Show all lines of the entries in which the word "duck" is found.
==== Material for this exercise
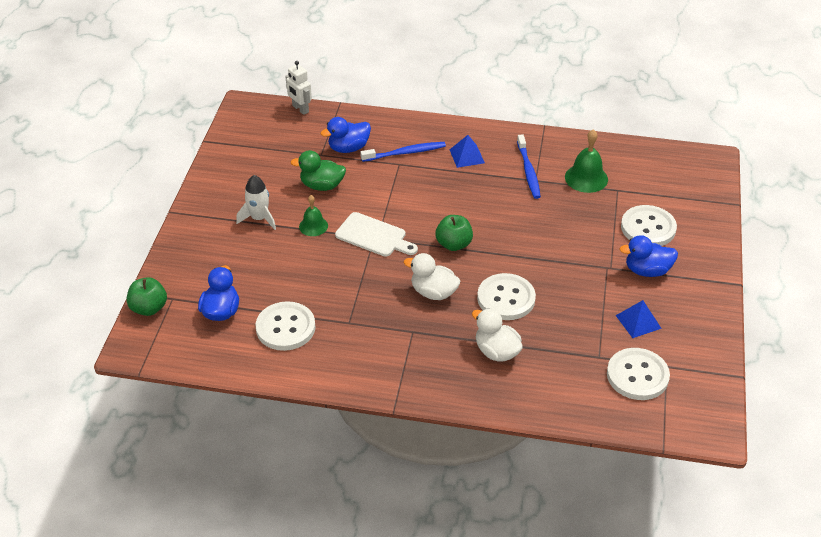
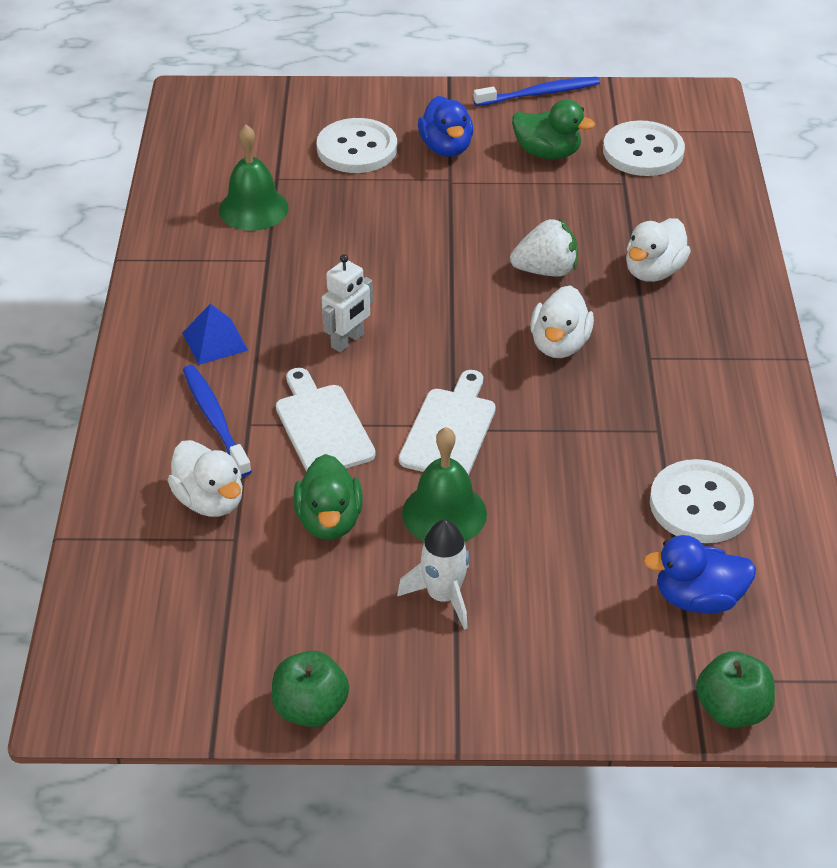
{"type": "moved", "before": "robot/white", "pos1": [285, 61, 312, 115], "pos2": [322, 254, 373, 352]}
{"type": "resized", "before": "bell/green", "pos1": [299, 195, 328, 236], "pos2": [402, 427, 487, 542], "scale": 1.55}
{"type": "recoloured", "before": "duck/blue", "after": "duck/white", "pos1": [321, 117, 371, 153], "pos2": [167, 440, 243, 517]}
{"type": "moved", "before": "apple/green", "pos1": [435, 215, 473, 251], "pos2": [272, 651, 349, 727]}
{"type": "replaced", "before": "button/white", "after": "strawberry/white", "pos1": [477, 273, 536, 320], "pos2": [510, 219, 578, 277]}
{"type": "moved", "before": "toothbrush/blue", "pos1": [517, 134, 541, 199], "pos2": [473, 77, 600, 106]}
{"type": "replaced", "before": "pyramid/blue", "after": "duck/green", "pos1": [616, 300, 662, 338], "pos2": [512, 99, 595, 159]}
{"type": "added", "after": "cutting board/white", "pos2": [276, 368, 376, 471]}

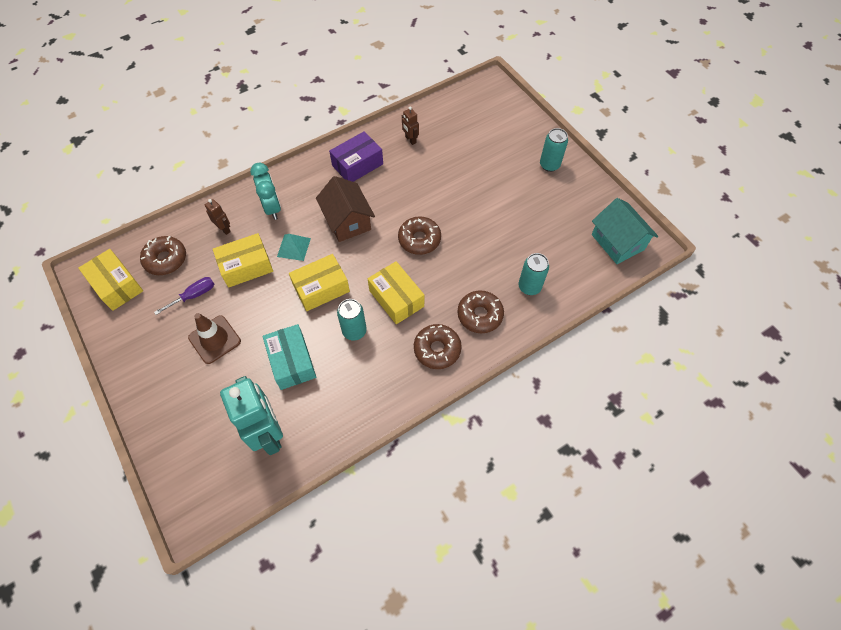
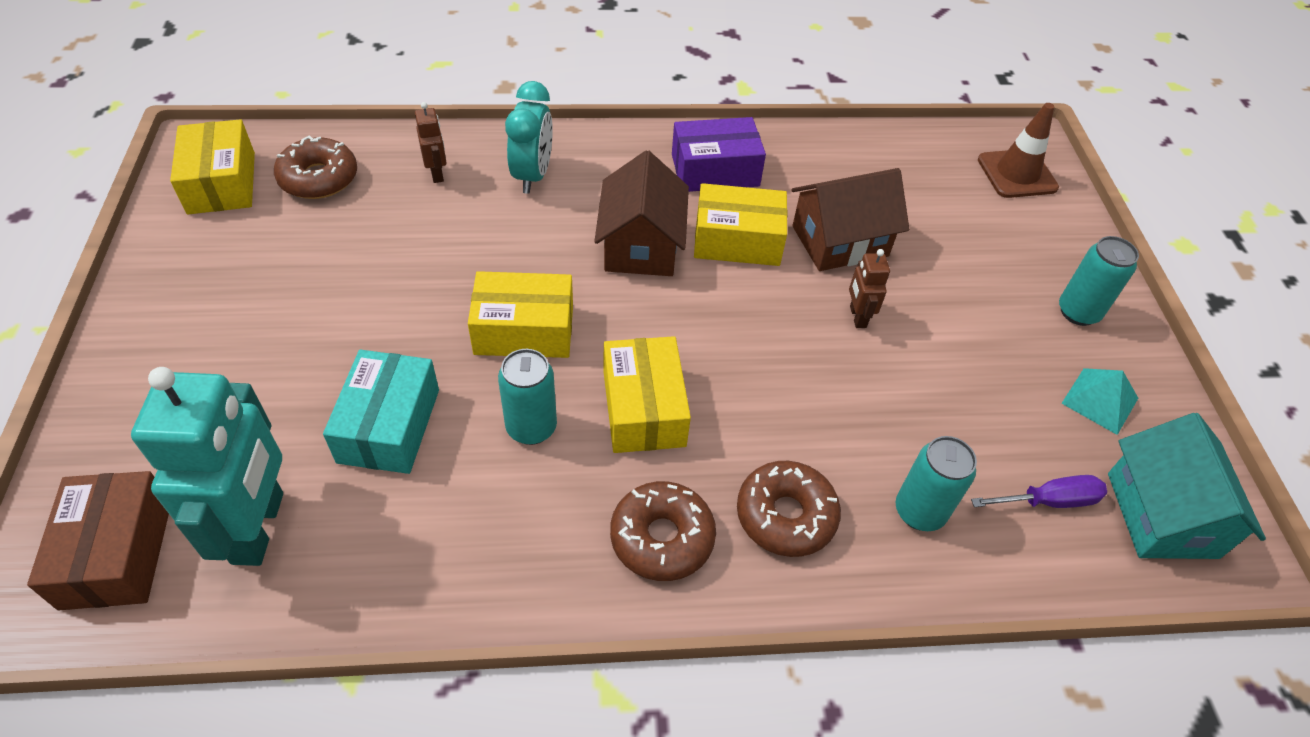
{"type": "moved", "before": "screwdriver/purple", "pos1": [154, 277, 214, 315], "pos2": [971, 475, 1107, 508]}
{"type": "moved", "before": "traffic cone/brown", "pos1": [188, 313, 241, 364], "pos2": [978, 103, 1059, 198]}
{"type": "moved", "before": "box/yellow", "pos1": [213, 233, 273, 288], "pos2": [694, 183, 788, 266]}
{"type": "moved", "before": "pyramid/turquoise", "pos1": [277, 234, 311, 261], "pos2": [1061, 368, 1138, 435]}
{"type": "removed", "before": "donut/brown", "pos1": [398, 216, 441, 255]}
{"type": "moved", "before": "robot/brown", "pos1": [402, 107, 419, 145], "pos2": [849, 249, 890, 328]}
{"type": "added", "after": "box/brown", "pos2": [27, 471, 169, 610]}
{"type": "added", "after": "house/brown", "pos2": [791, 168, 909, 271]}

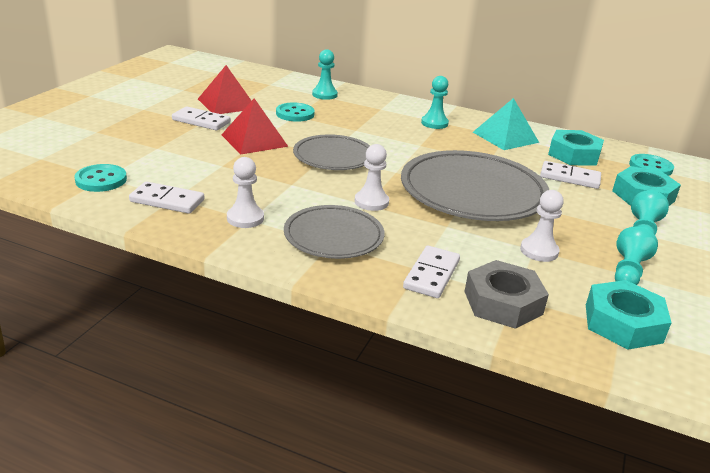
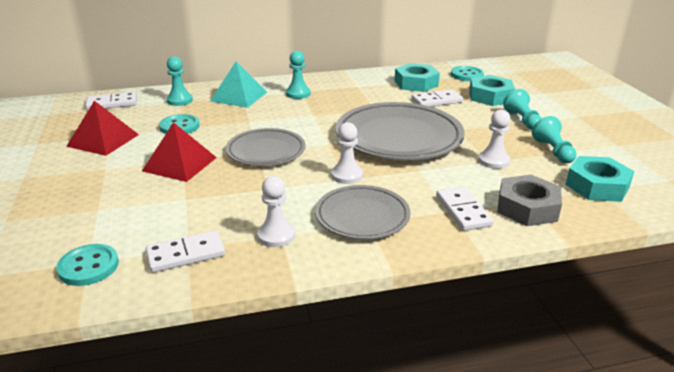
{"type": "moved", "before": "domino/white", "pos1": [172, 106, 231, 130], "pos2": [85, 92, 137, 110]}
{"type": "moved", "before": "pyramid/turquoise", "pos1": [473, 98, 539, 150], "pos2": [210, 62, 267, 108]}

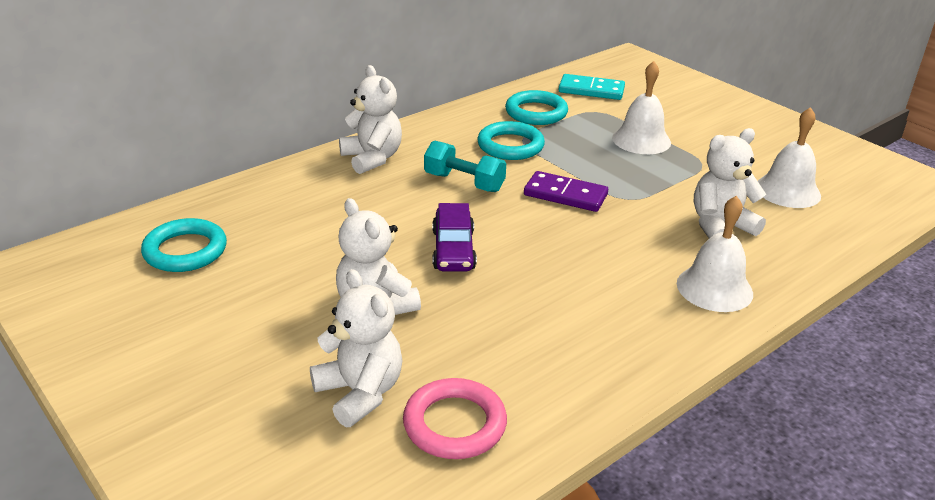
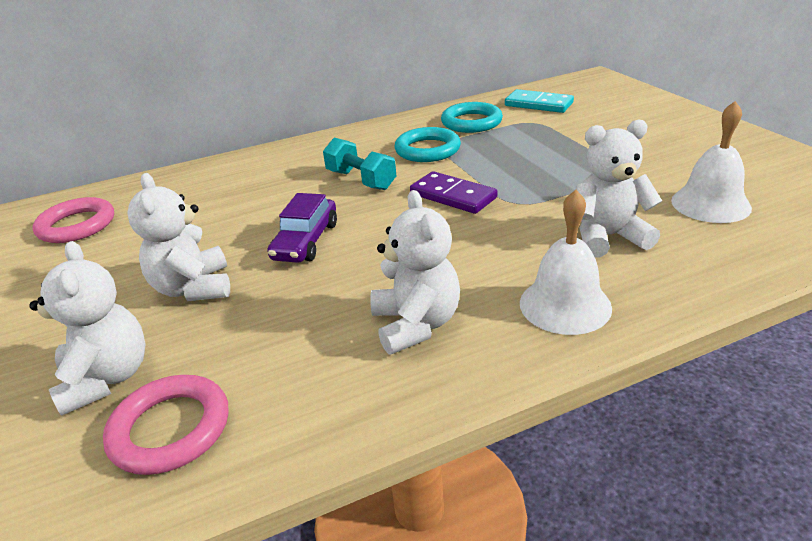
{"type": "recoloured", "before": "ring/turquoise", "after": "ring/pink", "pos1": [141, 218, 227, 272], "pos2": [33, 197, 114, 243]}
{"type": "moved", "before": "teddy bear/white", "pos1": [339, 65, 402, 174], "pos2": [370, 190, 460, 354]}
{"type": "removed", "before": "bell/white", "pos1": [612, 61, 671, 154]}

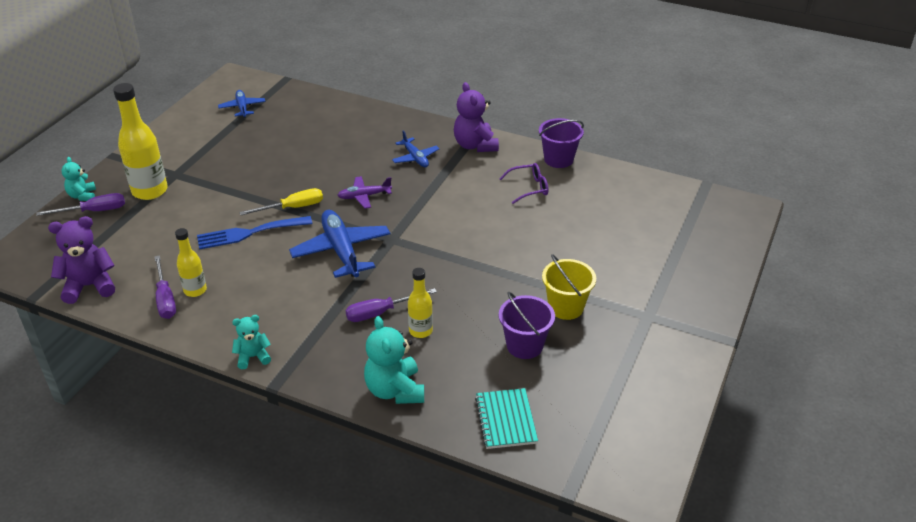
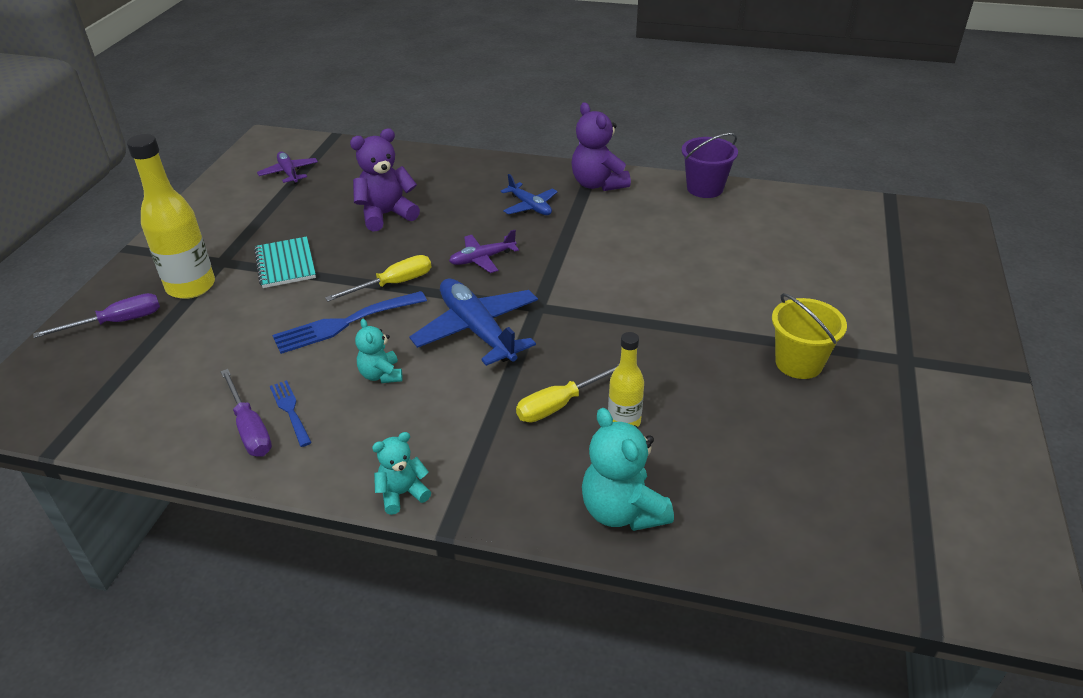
{"type": "moved", "before": "teddy bear/purple", "pos1": [48, 216, 115, 304], "pos2": [350, 128, 420, 232]}
{"type": "moved", "before": "teddy bear/turquoise", "pos1": [62, 157, 96, 201], "pos2": [355, 319, 403, 383]}
{"type": "replaced", "before": "bottle/yellow", "after": "fork/blue", "pos1": [175, 228, 207, 297], "pos2": [270, 380, 312, 447]}
{"type": "recoloured", "before": "plane/blue", "after": "plane/purple", "pos1": [218, 90, 266, 118], "pos2": [257, 151, 318, 184]}
{"type": "recoloured", "before": "screwdriver/purple", "after": "screwdriver/yellow", "pos1": [346, 288, 437, 322], "pos2": [516, 364, 619, 423]}
{"type": "moved", "before": "notebook/turquoise", "pos1": [475, 388, 538, 449], "pos2": [254, 236, 316, 288]}
{"type": "removed", "before": "glasses/purple", "pos1": [499, 163, 549, 204]}
{"type": "removed", "before": "bucket/purple", "pos1": [499, 292, 555, 359]}

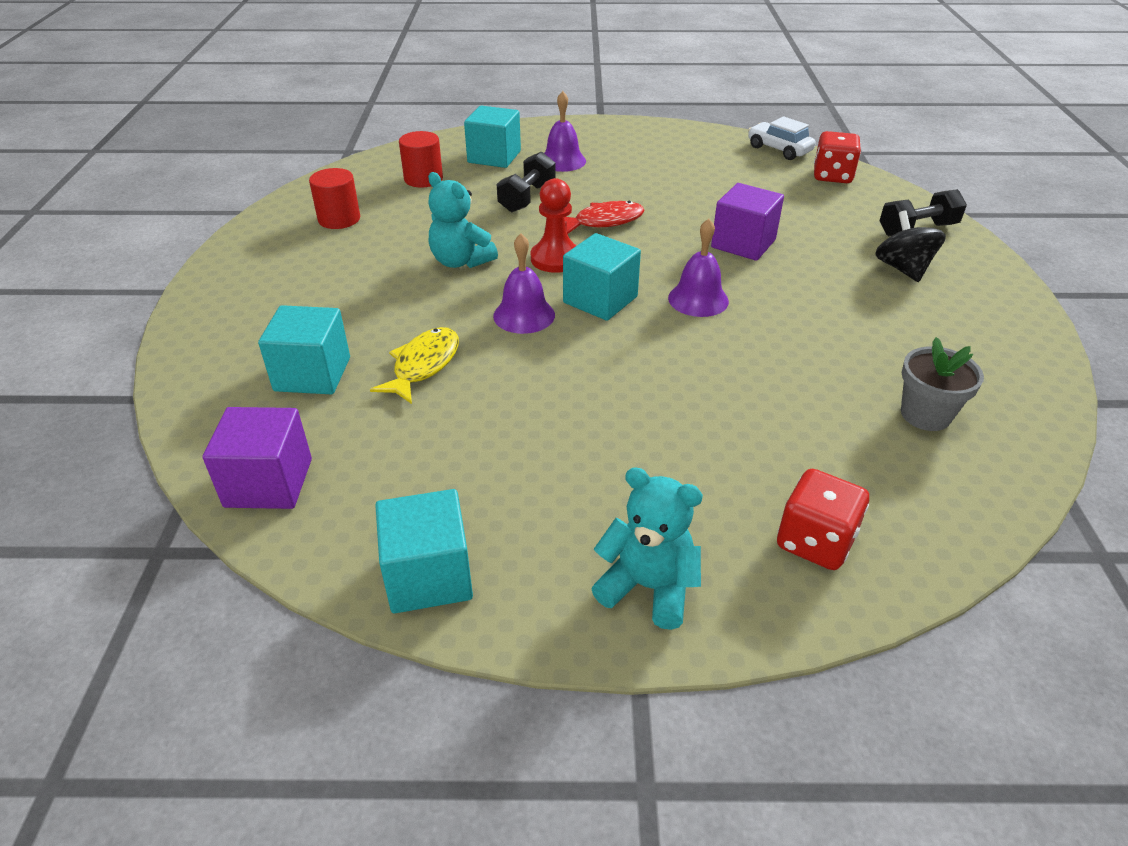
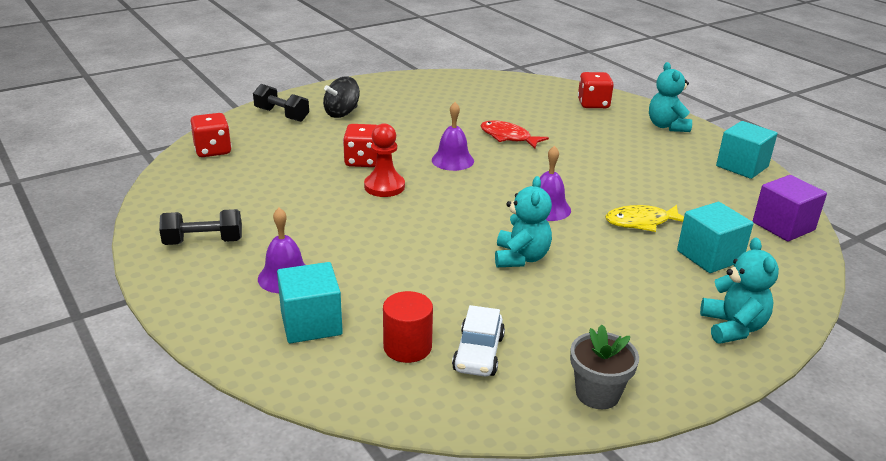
{"type": "removed", "before": "cylinder/red", "pos1": [309, 168, 360, 229]}
{"type": "moved", "before": "dumbbell/black", "pos1": [497, 151, 556, 212], "pos2": [159, 209, 242, 245]}
{"type": "moved", "before": "pawn/red", "pos1": [531, 178, 577, 273], "pos2": [364, 123, 405, 197]}
{"type": "removed", "before": "cube/turquoise", "pos1": [563, 233, 641, 321]}
{"type": "moved", "before": "fish/red", "pos1": [564, 201, 645, 234], "pos2": [480, 120, 549, 149]}
{"type": "replaced", "before": "cube/purple", "after": "dice/red", "pos1": [711, 183, 784, 261], "pos2": [343, 124, 377, 167]}
{"type": "moved", "before": "car/white", "pos1": [748, 117, 816, 160], "pos2": [452, 305, 505, 376]}
{"type": "moved", "before": "flower pot/grey", "pos1": [901, 337, 984, 431], "pos2": [570, 324, 639, 409]}
{"type": "added", "after": "teddy bear/turquoise", "pos2": [700, 237, 779, 344]}

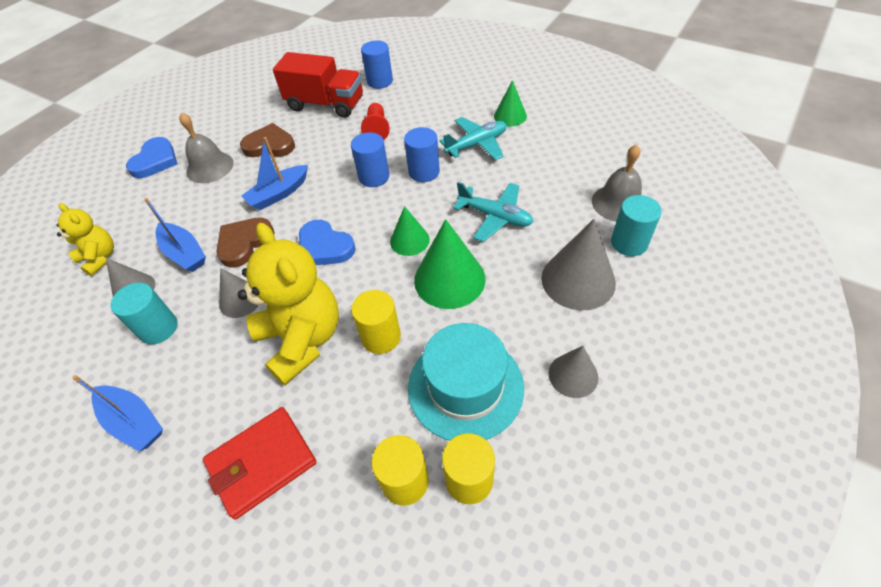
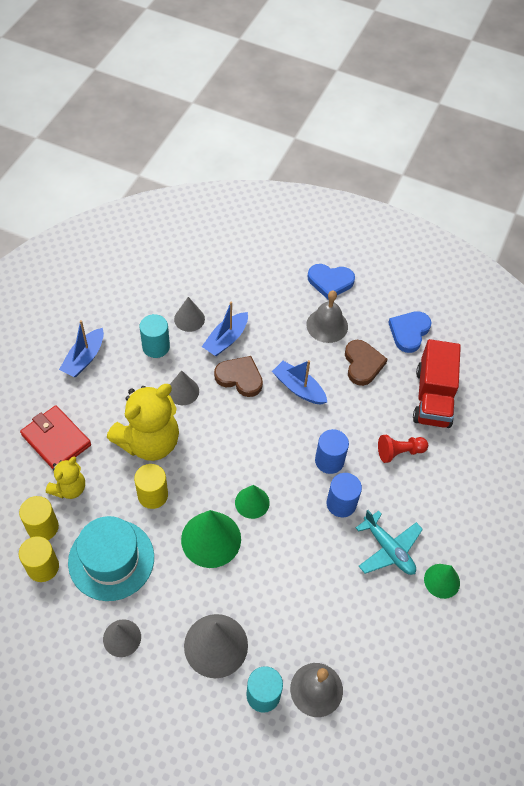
{"type": "moved", "before": "teddy bear/yellow", "pos1": [56, 203, 114, 276], "pos2": [46, 456, 85, 499]}
{"type": "moved", "before": "heart/blue", "pos1": [299, 220, 356, 265], "pos2": [388, 311, 432, 353]}
{"type": "removed", "before": "cylinder/blue", "pos1": [361, 41, 393, 89]}
{"type": "removed", "before": "plane/turquoise", "pos1": [453, 182, 533, 242]}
========
▶ [Response area]
{"type": "recoloured", "before": "duck/blue", "after": "duck/white", "pos1": [321, 117, 371, 153], "pos2": [167, 440, 243, 517]}
{"type": "replaced", "before": "pyramid/blue", "after": "duck/green", "pos1": [616, 300, 662, 338], "pos2": [512, 99, 595, 159]}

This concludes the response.